> EXERCISE
Could you restate the entries below word for word?

PROVIDED RECORDS: Begin

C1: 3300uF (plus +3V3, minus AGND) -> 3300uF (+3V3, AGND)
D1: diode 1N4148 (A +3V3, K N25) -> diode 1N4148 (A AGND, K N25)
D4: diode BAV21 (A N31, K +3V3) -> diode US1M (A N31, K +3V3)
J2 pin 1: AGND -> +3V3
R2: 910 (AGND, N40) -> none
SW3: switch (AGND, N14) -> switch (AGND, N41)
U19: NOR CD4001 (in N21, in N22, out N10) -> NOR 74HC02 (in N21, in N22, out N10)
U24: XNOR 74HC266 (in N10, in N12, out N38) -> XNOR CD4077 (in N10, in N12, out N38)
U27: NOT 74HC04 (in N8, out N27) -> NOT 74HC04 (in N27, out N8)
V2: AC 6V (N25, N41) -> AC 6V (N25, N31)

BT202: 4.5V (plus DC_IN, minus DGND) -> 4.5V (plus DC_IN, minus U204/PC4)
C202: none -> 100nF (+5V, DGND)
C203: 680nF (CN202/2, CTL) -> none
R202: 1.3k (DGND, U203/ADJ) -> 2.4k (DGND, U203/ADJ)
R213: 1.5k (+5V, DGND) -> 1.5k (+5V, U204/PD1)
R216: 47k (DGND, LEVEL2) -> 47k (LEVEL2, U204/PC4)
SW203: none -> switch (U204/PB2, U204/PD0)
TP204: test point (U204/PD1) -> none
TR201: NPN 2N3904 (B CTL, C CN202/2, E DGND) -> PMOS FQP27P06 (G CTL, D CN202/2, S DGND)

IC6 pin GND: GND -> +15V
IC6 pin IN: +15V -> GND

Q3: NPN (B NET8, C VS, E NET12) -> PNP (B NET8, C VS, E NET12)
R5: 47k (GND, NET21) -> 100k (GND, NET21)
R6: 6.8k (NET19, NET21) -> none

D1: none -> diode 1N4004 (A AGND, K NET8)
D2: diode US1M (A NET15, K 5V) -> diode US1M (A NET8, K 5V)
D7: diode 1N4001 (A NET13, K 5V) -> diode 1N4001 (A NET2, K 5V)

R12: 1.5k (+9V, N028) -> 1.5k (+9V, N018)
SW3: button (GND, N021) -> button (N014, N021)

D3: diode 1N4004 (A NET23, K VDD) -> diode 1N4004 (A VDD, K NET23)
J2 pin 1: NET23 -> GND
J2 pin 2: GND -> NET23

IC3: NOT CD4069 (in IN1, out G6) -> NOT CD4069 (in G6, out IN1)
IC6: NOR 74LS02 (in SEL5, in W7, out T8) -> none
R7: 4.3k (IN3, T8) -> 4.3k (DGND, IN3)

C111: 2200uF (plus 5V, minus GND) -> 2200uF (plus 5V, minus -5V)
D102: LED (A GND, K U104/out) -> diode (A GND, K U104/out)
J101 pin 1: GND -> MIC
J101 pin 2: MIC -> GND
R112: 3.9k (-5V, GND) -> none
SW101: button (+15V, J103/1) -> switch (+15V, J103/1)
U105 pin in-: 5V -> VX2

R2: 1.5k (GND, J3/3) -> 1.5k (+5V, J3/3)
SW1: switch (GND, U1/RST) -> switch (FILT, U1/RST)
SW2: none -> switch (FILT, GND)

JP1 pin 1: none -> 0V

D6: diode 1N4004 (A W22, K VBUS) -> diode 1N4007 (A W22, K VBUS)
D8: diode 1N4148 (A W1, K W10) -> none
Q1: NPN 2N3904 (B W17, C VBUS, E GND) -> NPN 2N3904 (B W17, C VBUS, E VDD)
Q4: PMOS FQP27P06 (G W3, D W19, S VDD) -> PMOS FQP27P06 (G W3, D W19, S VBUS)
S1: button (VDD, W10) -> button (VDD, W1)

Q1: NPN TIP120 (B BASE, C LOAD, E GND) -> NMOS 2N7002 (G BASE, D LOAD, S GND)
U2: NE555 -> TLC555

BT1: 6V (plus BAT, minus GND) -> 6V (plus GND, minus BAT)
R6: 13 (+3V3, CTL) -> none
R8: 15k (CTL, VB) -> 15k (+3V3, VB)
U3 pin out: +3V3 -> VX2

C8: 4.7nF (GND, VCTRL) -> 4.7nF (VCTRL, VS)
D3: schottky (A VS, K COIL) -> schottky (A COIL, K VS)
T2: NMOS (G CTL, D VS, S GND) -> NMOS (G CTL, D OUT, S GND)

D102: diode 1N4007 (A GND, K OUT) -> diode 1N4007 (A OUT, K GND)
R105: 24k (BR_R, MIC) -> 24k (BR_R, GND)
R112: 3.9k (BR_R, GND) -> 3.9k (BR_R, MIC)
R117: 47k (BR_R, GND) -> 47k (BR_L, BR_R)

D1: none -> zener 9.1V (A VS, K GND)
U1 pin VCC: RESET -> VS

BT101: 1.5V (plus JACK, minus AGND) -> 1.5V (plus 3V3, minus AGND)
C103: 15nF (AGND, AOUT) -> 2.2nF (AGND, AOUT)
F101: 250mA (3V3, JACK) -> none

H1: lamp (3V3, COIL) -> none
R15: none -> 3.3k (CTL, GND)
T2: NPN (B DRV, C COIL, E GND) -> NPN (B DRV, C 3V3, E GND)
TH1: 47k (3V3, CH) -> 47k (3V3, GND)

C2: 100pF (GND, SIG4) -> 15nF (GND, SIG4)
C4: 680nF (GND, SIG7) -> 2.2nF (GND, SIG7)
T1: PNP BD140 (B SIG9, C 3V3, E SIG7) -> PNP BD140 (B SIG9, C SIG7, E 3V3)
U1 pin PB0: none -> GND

PROVIDED RECORDS: End

> TASK SOLUTION
C1: 3300uF (plus +3V3, minus AGND) -> 3300uF (+3V3, AGND)
D1: diode 1N4148 (A +3V3, K N25) -> diode 1N4148 (A AGND, K N25)
D4: diode BAV21 (A N31, K +3V3) -> diode US1M (A N31, K +3V3)
J2 pin 1: AGND -> +3V3
R2: 910 (AGND, N40) -> none
SW3: switch (AGND, N14) -> switch (AGND, N41)
U19: NOR CD4001 (in N21, in N22, out N10) -> NOR 74HC02 (in N21, in N22, out N10)
U24: XNOR 74HC266 (in N10, in N12, out N38) -> XNOR CD4077 (in N10, in N12, out N38)
U27: NOT 74HC04 (in N8, out N27) -> NOT 74HC04 (in N27, out N8)
V2: AC 6V (N25, N41) -> AC 6V (N25, N31)

BT202: 4.5V (plus DC_IN, minus DGND) -> 4.5V (plus DC_IN, minus U204/PC4)
C202: none -> 100nF (+5V, DGND)
C203: 680nF (CN202/2, CTL) -> none
R202: 1.3k (DGND, U203/ADJ) -> 2.4k (DGND, U203/ADJ)
R213: 1.5k (+5V, DGND) -> 1.5k (+5V, U204/PD1)
R216: 47k (DGND, LEVEL2) -> 47k (LEVEL2, U204/PC4)
SW203: none -> switch (U204/PB2, U204/PD0)
TP204: test point (U204/PD1) -> none
TR201: NPN 2N3904 (B CTL, C CN202/2, E DGND) -> PMOS FQP27P06 (G CTL, D CN202/2, S DGND)

IC6 pin GND: GND -> +15V
IC6 pin IN: +15V -> GND

Q3: NPN (B NET8, C VS, E NET12) -> PNP (B NET8, C VS, E NET12)
R5: 47k (GND, NET21) -> 100k (GND, NET21)
R6: 6.8k (NET19, NET21) -> none

D1: none -> diode 1N4004 (A AGND, K NET8)
D2: diode US1M (A NET15, K 5V) -> diode US1M (A NET8, K 5V)
D7: diode 1N4001 (A NET13, K 5V) -> diode 1N4001 (A NET2, K 5V)

R12: 1.5k (+9V, N028) -> 1.5k (+9V, N018)
SW3: button (GND, N021) -> button (N014, N021)

D3: diode 1N4004 (A NET23, K VDD) -> diode 1N4004 (A VDD, K NET23)
J2 pin 1: NET23 -> GND
J2 pin 2: GND -> NET23

IC3: NOT CD4069 (in IN1, out G6) -> NOT CD4069 (in G6, out IN1)
IC6: NOR 74LS02 (in SEL5, in W7, out T8) -> none
R7: 4.3k (IN3, T8) -> 4.3k (DGND, IN3)

C111: 2200uF (plus 5V, minus GND) -> 2200uF (plus 5V, minus -5V)
D102: LED (A GND, K U104/out) -> diode (A GND, K U104/out)
J101 pin 1: GND -> MIC
J101 pin 2: MIC -> GND
R112: 3.9k (-5V, GND) -> none
SW101: button (+15V, J103/1) -> switch (+15V, J103/1)
U105 pin in-: 5V -> VX2

R2: 1.5k (GND, J3/3) -> 1.5k (+5V, J3/3)
SW1: switch (GND, U1/RST) -> switch (FILT, U1/RST)
SW2: none -> switch (FILT, GND)

JP1 pin 1: none -> 0V

D6: diode 1N4004 (A W22, K VBUS) -> diode 1N4007 (A W22, K VBUS)
D8: diode 1N4148 (A W1, K W10) -> none
Q1: NPN 2N3904 (B W17, C VBUS, E GND) -> NPN 2N3904 (B W17, C VBUS, E VDD)
Q4: PMOS FQP27P06 (G W3, D W19, S VDD) -> PMOS FQP27P06 (G W3, D W19, S VBUS)
S1: button (VDD, W10) -> button (VDD, W1)

Q1: NPN TIP120 (B BASE, C LOAD, E GND) -> NMOS 2N7002 (G BASE, D LOAD, S GND)
U2: NE555 -> TLC555

BT1: 6V (plus BAT, minus GND) -> 6V (plus GND, minus BAT)
R6: 13 (+3V3, CTL) -> none
R8: 15k (CTL, VB) -> 15k (+3V3, VB)
U3 pin out: +3V3 -> VX2

C8: 4.7nF (GND, VCTRL) -> 4.7nF (VCTRL, VS)
D3: schottky (A VS, K COIL) -> schottky (A COIL, K VS)
T2: NMOS (G CTL, D VS, S GND) -> NMOS (G CTL, D OUT, S GND)

D102: diode 1N4007 (A GND, K OUT) -> diode 1N4007 (A OUT, K GND)
R105: 24k (BR_R, MIC) -> 24k (BR_R, GND)
R112: 3.9k (BR_R, GND) -> 3.9k (BR_R, MIC)
R117: 47k (BR_R, GND) -> 47k (BR_L, BR_R)

D1: none -> zener 9.1V (A VS, K GND)
U1 pin VCC: RESET -> VS

BT101: 1.5V (plus JACK, minus AGND) -> 1.5V (plus 3V3, minus AGND)
C103: 15nF (AGND, AOUT) -> 2.2nF (AGND, AOUT)
F101: 250mA (3V3, JACK) -> none

H1: lamp (3V3, COIL) -> none
R15: none -> 3.3k (CTL, GND)
T2: NPN (B DRV, C COIL, E GND) -> NPN (B DRV, C 3V3, E GND)
TH1: 47k (3V3, CH) -> 47k (3V3, GND)

C2: 100pF (GND, SIG4) -> 15nF (GND, SIG4)
C4: 680nF (GND, SIG7) -> 2.2nF (GND, SIG7)
T1: PNP BD140 (B SIG9, C 3V3, E SIG7) -> PNP BD140 (B SIG9, C SIG7, E 3V3)
U1 pin PB0: none -> GND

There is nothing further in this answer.